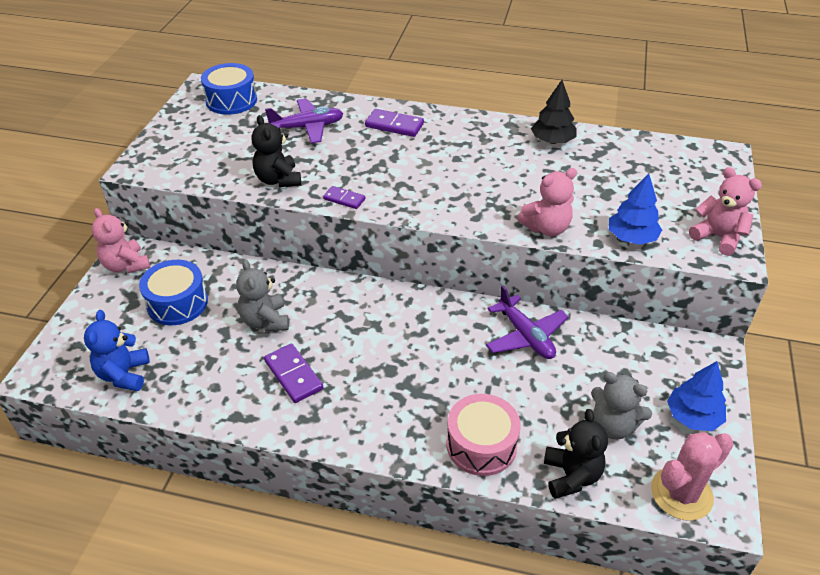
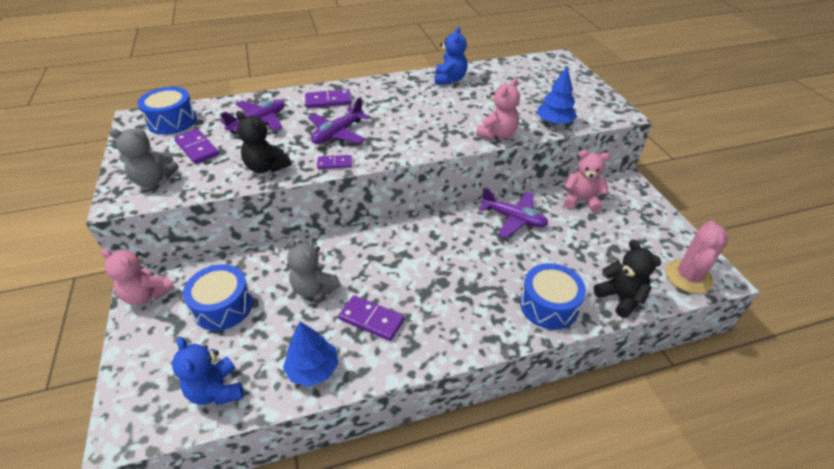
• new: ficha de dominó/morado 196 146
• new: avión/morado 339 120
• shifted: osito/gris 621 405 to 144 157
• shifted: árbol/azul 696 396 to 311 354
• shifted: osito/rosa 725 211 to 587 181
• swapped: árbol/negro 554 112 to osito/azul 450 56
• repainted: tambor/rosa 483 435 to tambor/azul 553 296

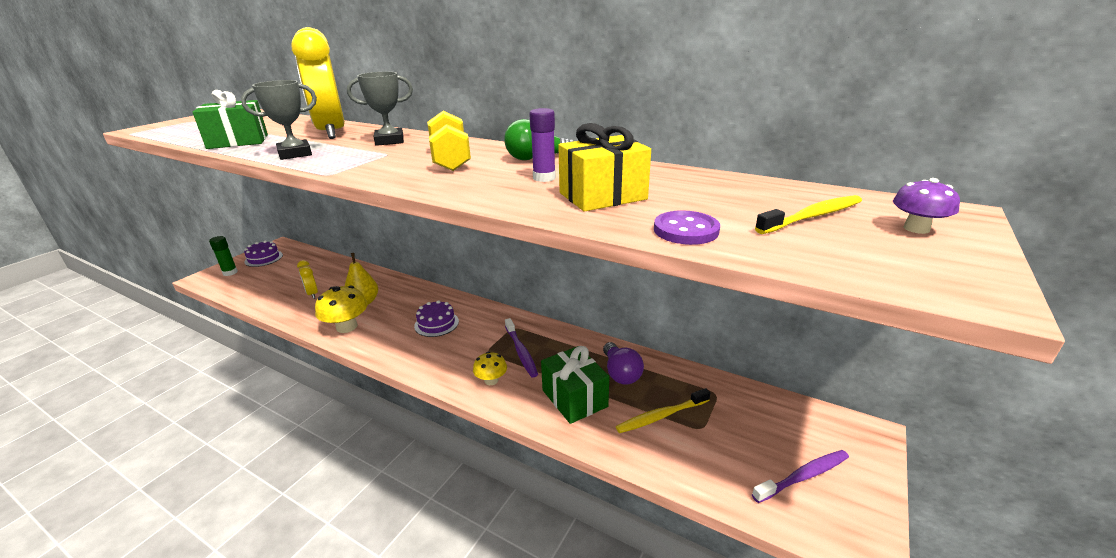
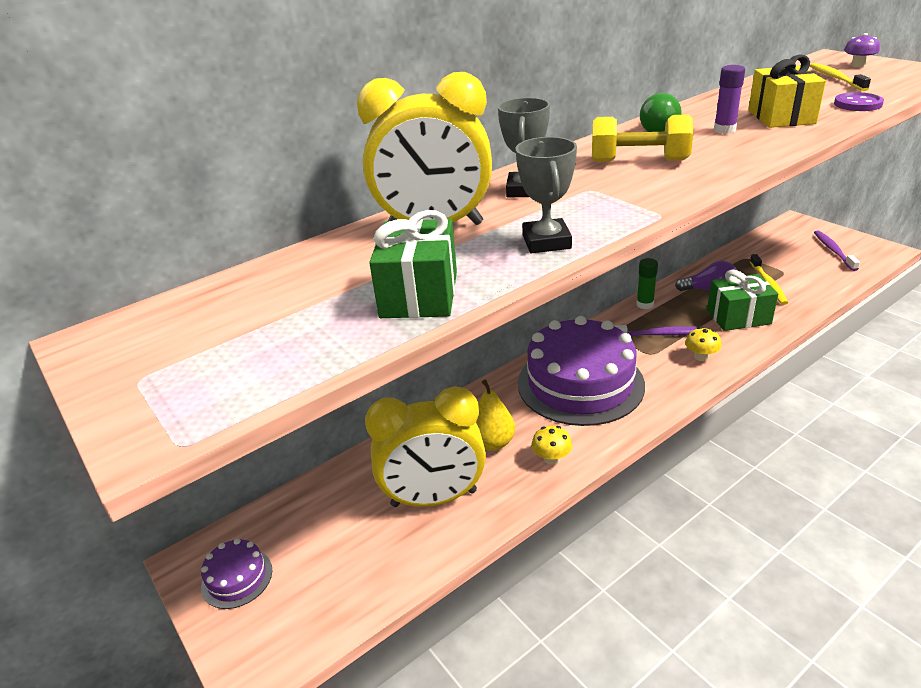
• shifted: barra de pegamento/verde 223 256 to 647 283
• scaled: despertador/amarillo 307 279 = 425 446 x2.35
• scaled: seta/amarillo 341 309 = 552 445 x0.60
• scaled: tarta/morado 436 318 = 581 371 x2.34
--------------------
• [WORK REQUEST]
From the material above, please return each line containing "morado".

• [SOLVED PROBLEM]
• new: ficha de dominó/morado 196 146
• new: avión/morado 339 120
• scaled: tarta/morado 436 318 = 581 371 x2.34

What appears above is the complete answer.